Problem description - Print the lines from the one containing "white star: 1 -> 0" through the end of the material below, both included, exactly as they appear and without pictures.

▬▬▬

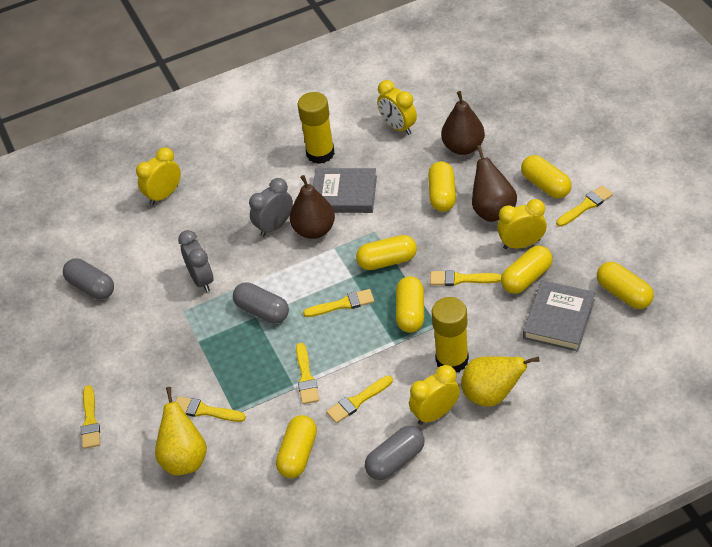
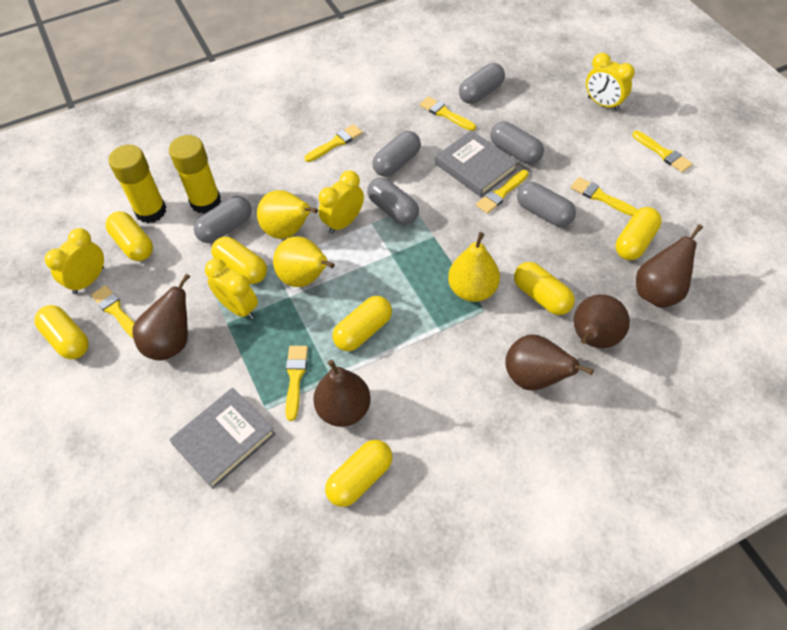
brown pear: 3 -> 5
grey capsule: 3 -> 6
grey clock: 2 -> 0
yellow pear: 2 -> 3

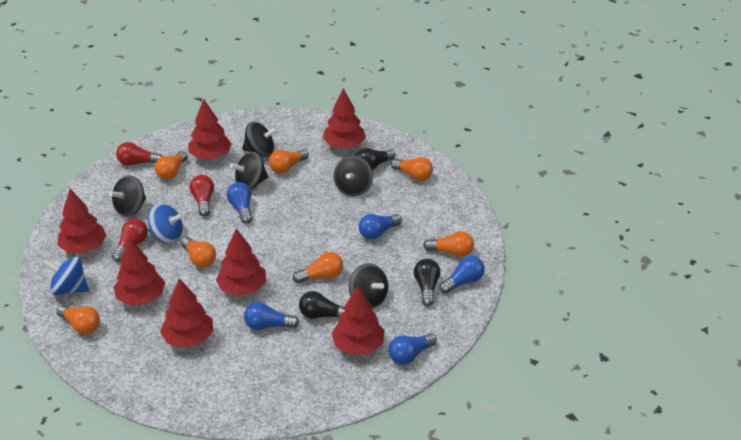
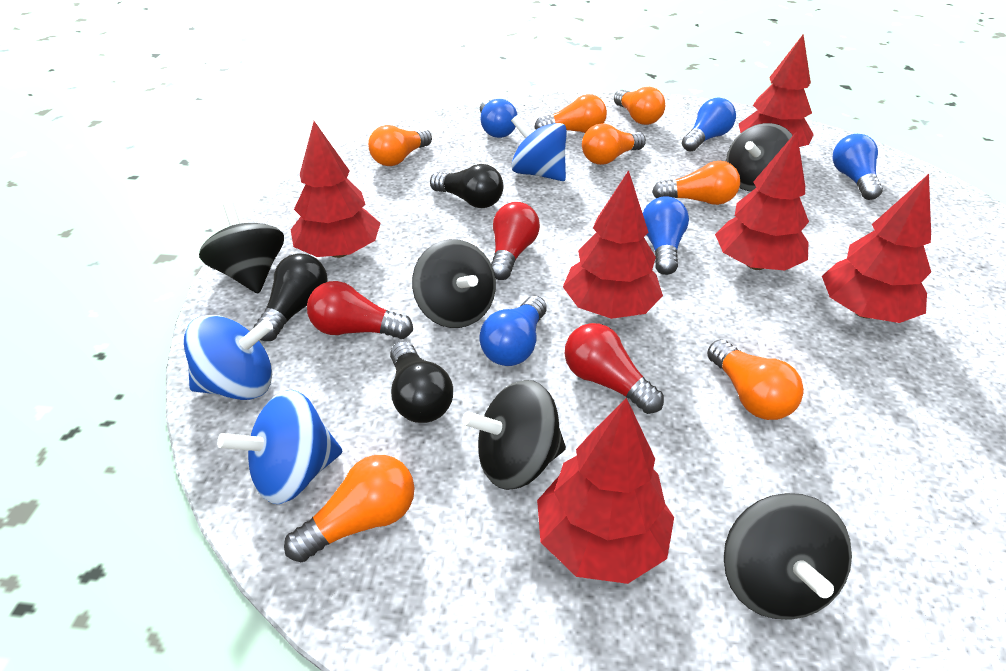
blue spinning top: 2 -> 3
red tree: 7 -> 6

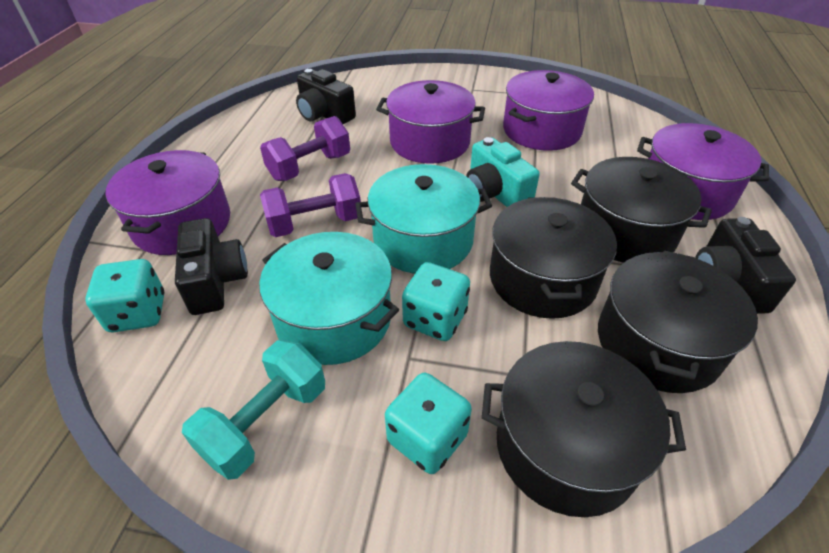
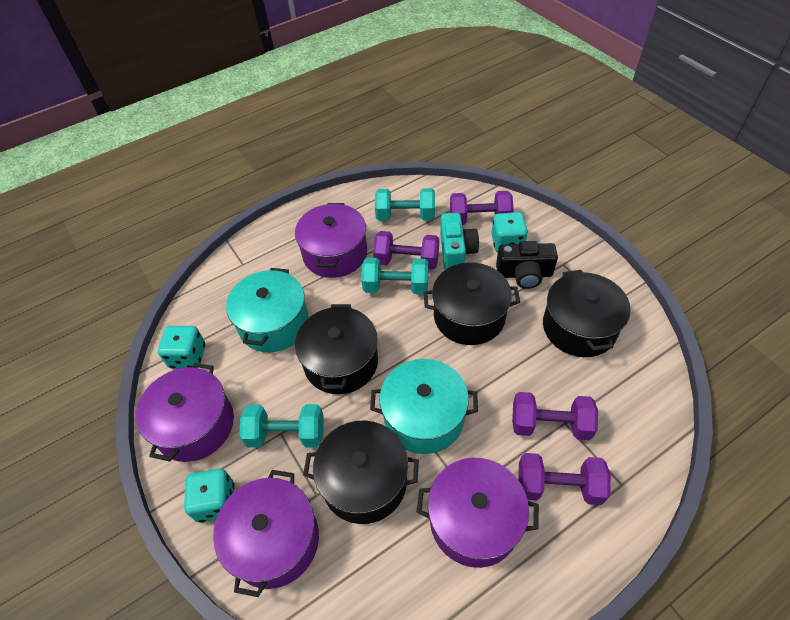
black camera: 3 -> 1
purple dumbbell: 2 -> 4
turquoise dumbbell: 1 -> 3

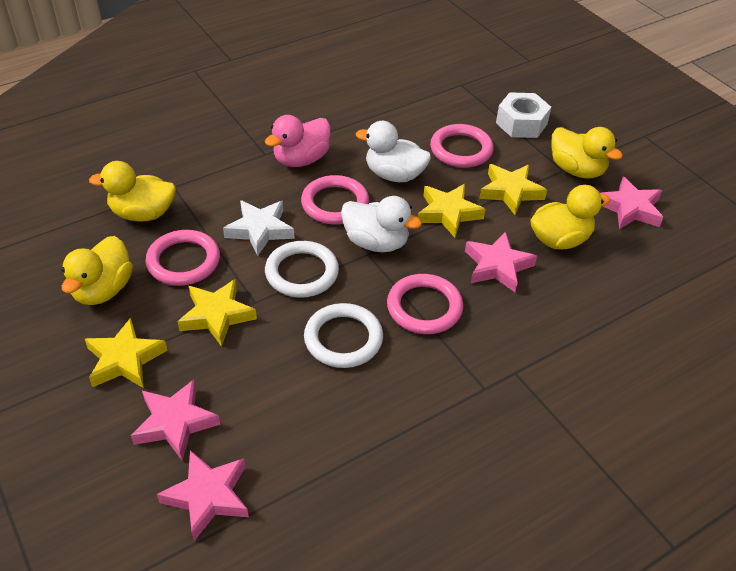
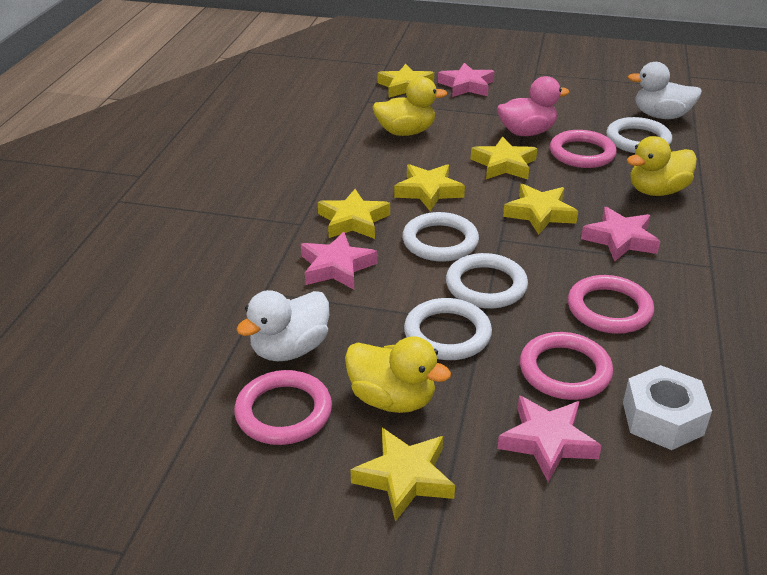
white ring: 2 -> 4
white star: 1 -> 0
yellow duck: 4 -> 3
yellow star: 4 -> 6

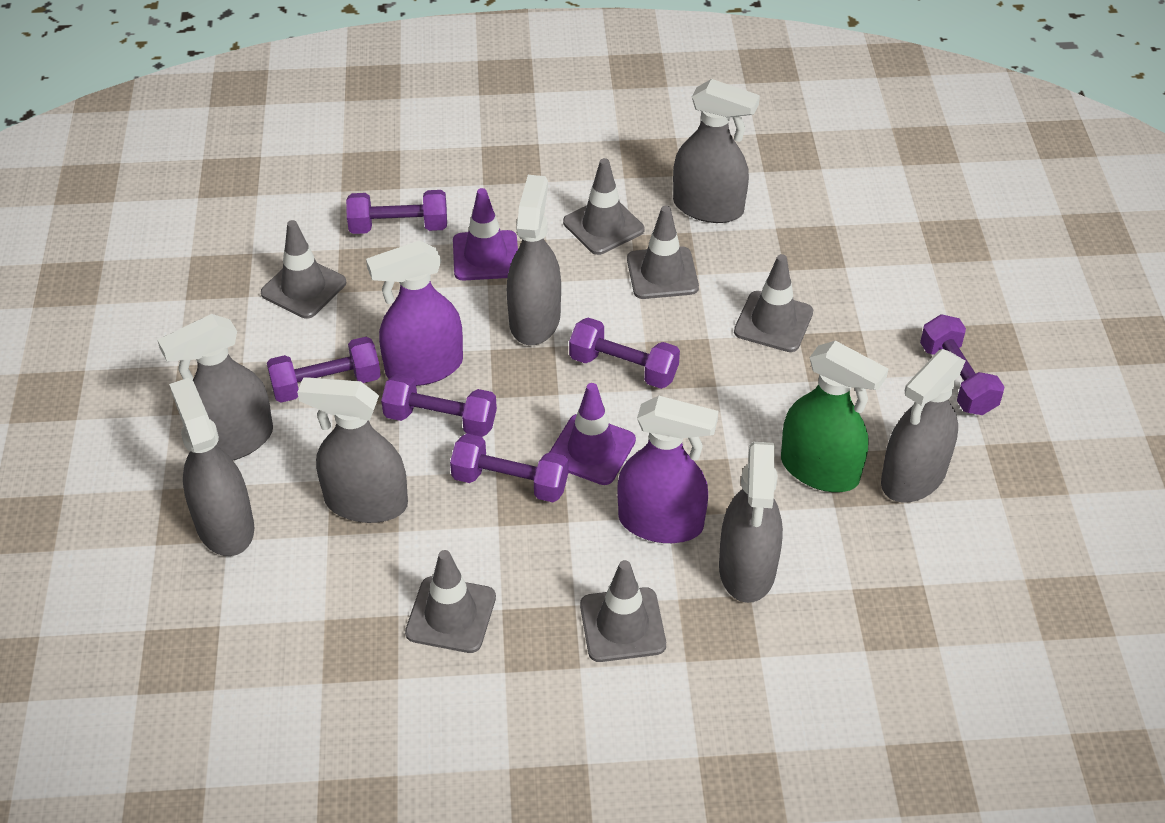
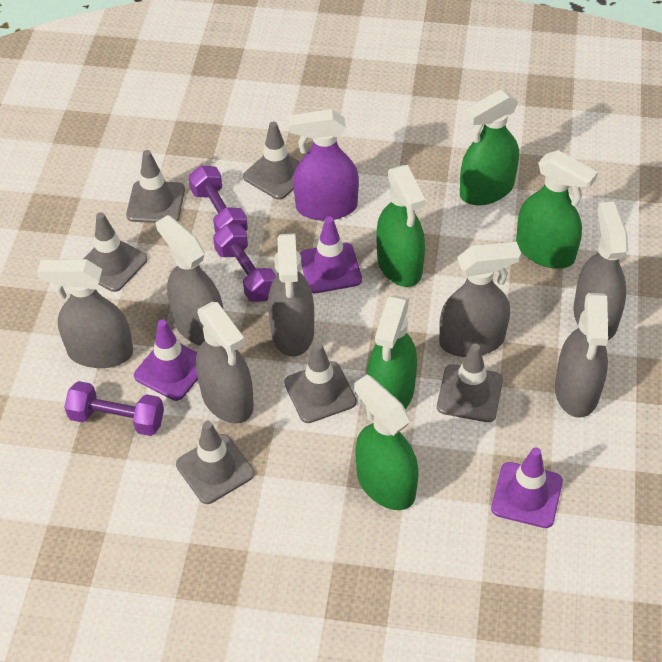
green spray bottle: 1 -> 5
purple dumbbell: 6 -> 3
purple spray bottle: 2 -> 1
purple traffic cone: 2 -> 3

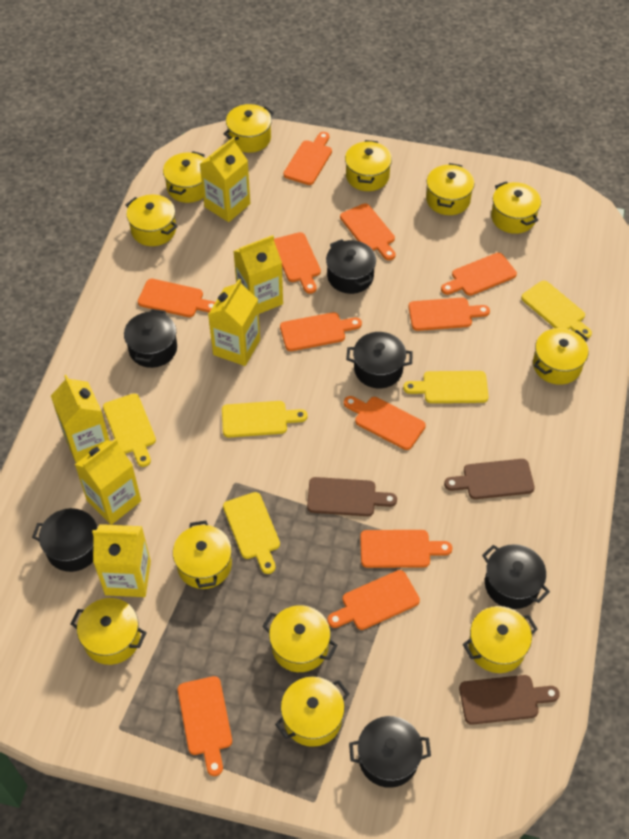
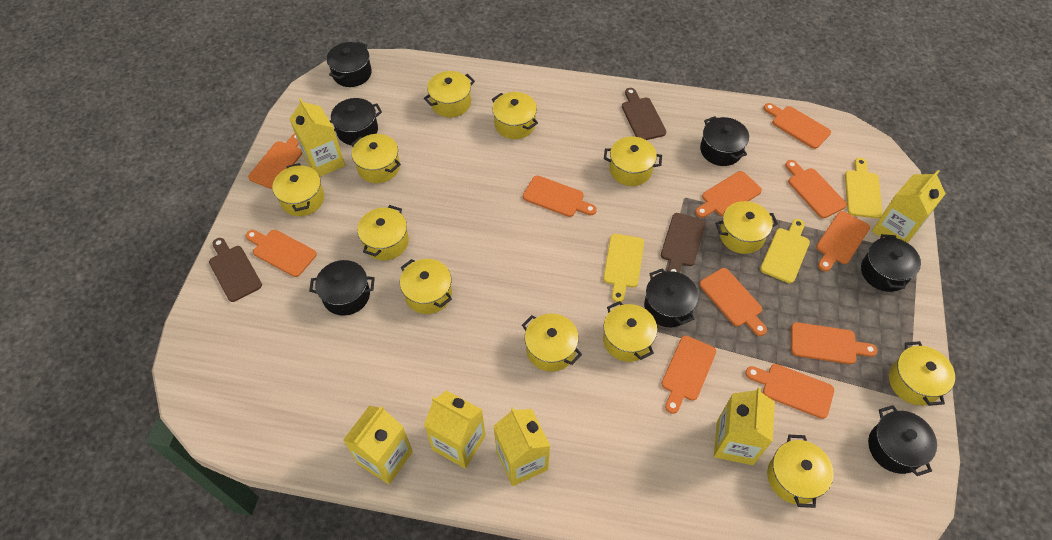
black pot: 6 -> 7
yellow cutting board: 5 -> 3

▬▬▬

Task output -
white star: 1 -> 0
yellow duck: 4 -> 3
yellow star: 4 -> 6

green spray bottle: 1 -> 5
purple dumbbell: 6 -> 3
purple spray bottle: 2 -> 1
purple traffic cone: 2 -> 3

black pot: 6 -> 7
yellow cutting board: 5 -> 3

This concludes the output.